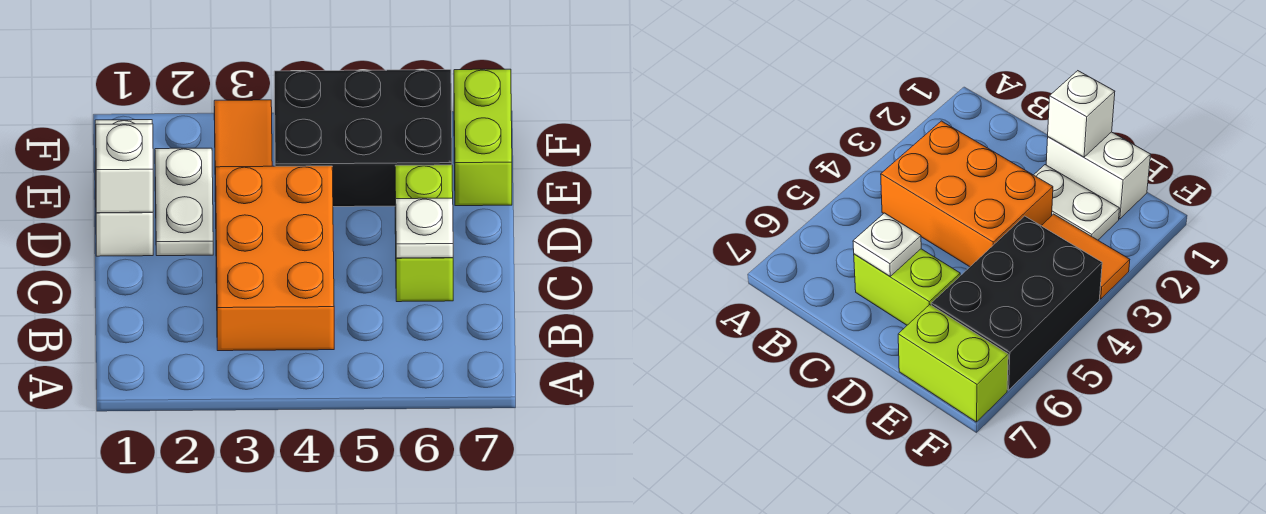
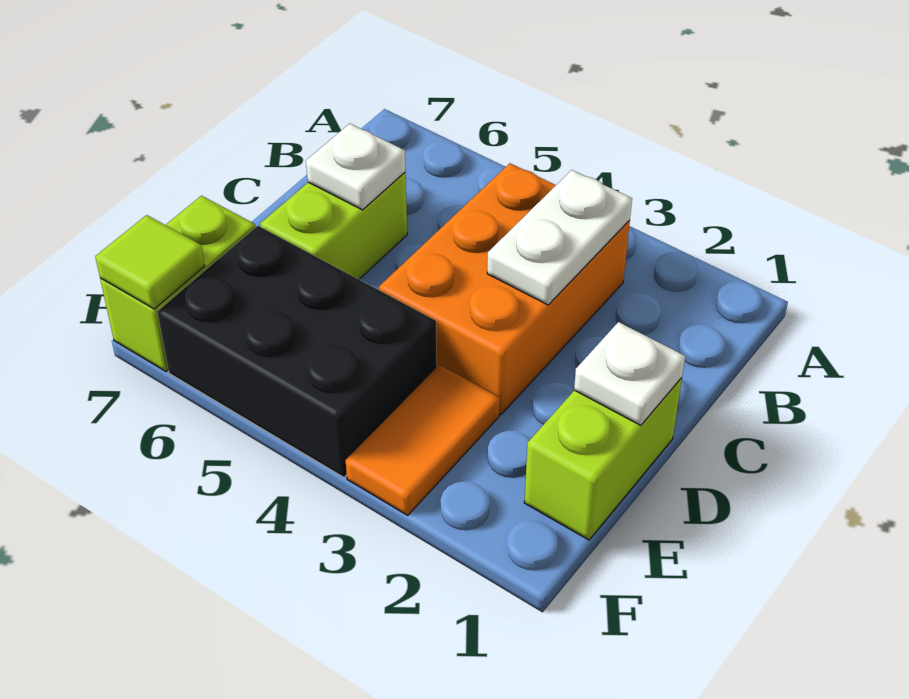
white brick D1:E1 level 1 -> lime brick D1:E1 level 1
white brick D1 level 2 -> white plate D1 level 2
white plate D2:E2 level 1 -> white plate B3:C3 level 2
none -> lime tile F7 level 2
====
EXERCISE PROMPT. Give the data again exactly as written, with no pictures included.

SOLUTION TO THE EXERCISE.
white brick D1:E1 level 1 -> lime brick D1:E1 level 1
white brick D1 level 2 -> white plate D1 level 2
white plate D2:E2 level 1 -> white plate B3:C3 level 2
none -> lime tile F7 level 2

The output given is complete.